__Records shown__.

++++++++++++++++++++

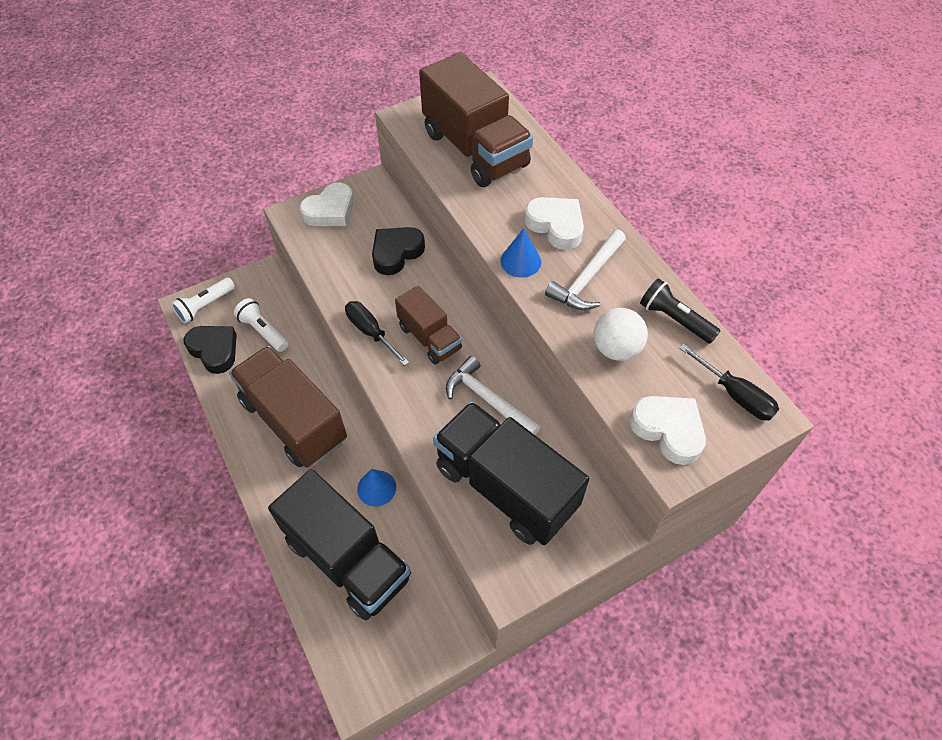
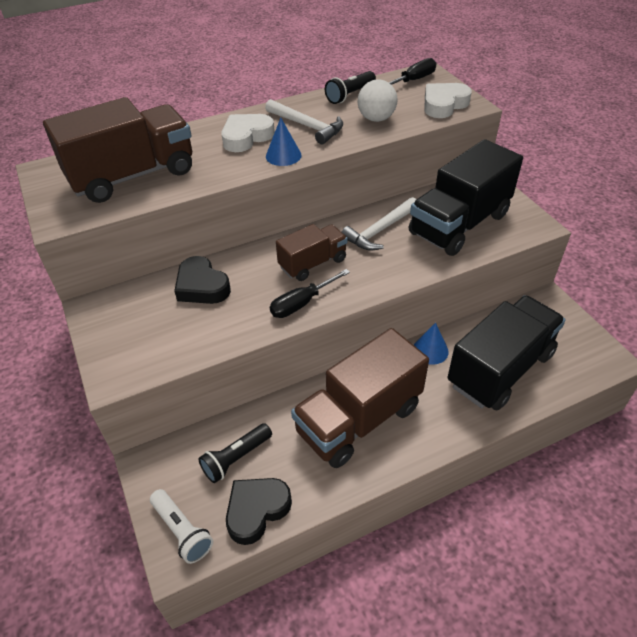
camera: 85 degrees left, 10 degrees down
(263, 331) = (236, 458): white flashlight -> black flashlight
(330, 211) = (121, 342): white heart -> none

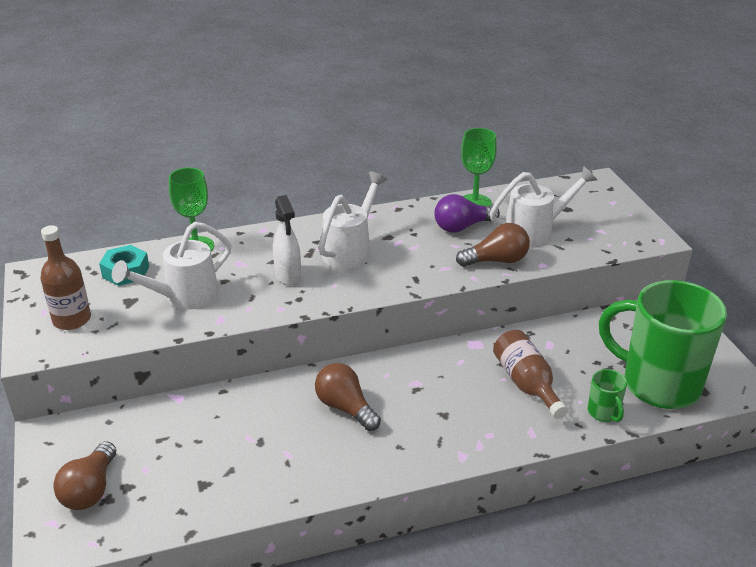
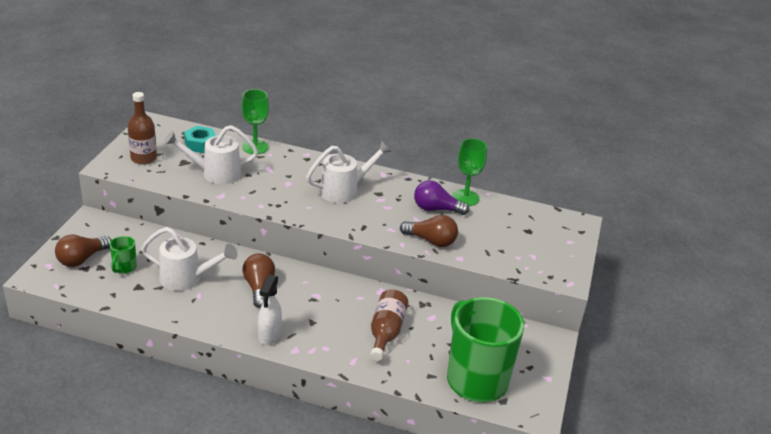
camera: 30 degrees right, 0 degrees up
(288, 276) = (288, 189): white spray bottle -> white spray bottle (269, 336)
(535, 231) = (484, 235): white watering can -> white watering can (187, 279)
(604, 413) = (414, 375): green mug -> green mug (124, 268)

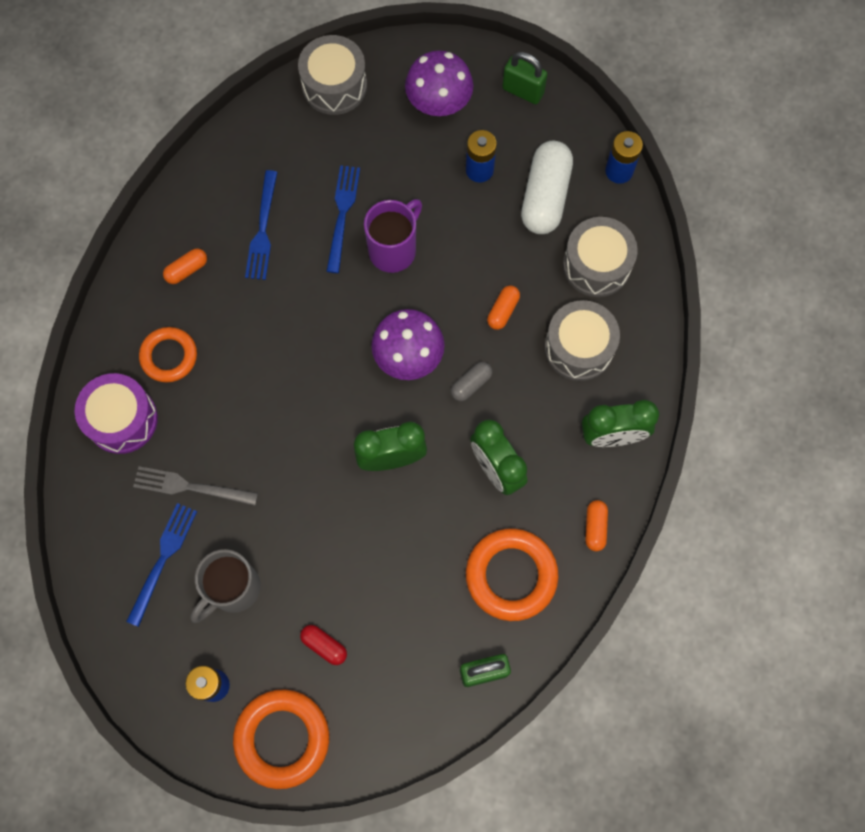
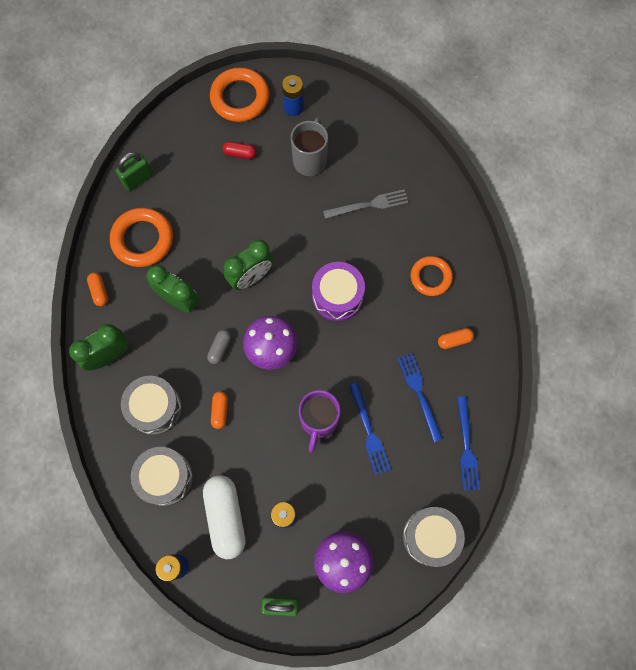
camera: 155 degrees right, 0 degrees up
(122, 419) = (436, 225): purple drum -> purple drum (337, 296)
(163, 558) = (361, 158): blue fork -> blue fork (467, 448)
(187, 270) = (454, 340): orange capsule -> orange capsule turned 45 degrees clockwise

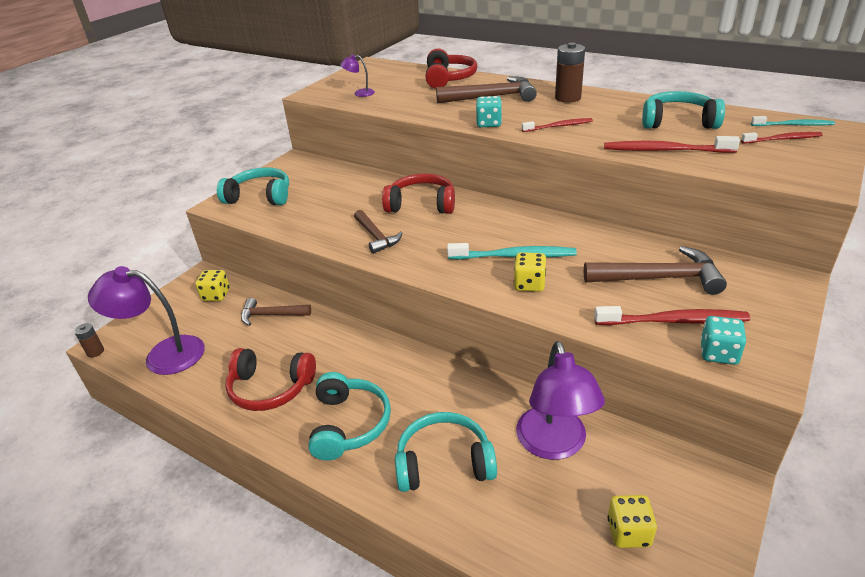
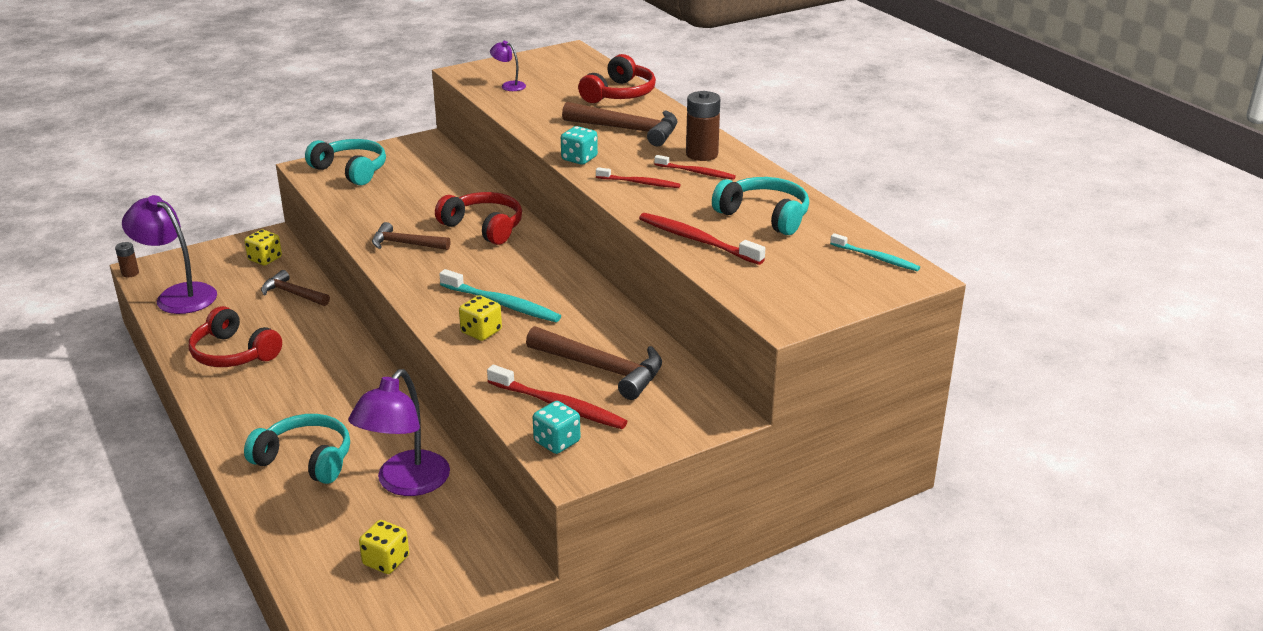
camera: 25 degrees right, 5 degrees down
(349, 424) = (265, 404): turquoise headphones -> none
(376, 237) = (406, 244): brown hammer -> brown hammer turned 105 degrees clockwise
(783, 139) = (834, 268): red toothbrush -> red toothbrush (696, 172)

++++++++++++++++++++

__Your instructions__.
The answer must consist only of the lines from the beginning of the entries above through the line that holds "(122, 419) = (436, 225): purple", reproduced exactly and without pictures.

__Answer to the problem__.
camera: 85 degrees left, 10 degrees down
(263, 331) = (236, 458): white flashlight -> black flashlight
(330, 211) = (121, 342): white heart -> none

camera: 30 degrees right, 0 degrees up
(288, 276) = (288, 189): white spray bottle -> white spray bottle (269, 336)
(535, 231) = (484, 235): white watering can -> white watering can (187, 279)
(604, 413) = (414, 375): green mug -> green mug (124, 268)

camera: 155 degrees right, 0 degrees up
(122, 419) = (436, 225): purple drum -> purple drum (337, 296)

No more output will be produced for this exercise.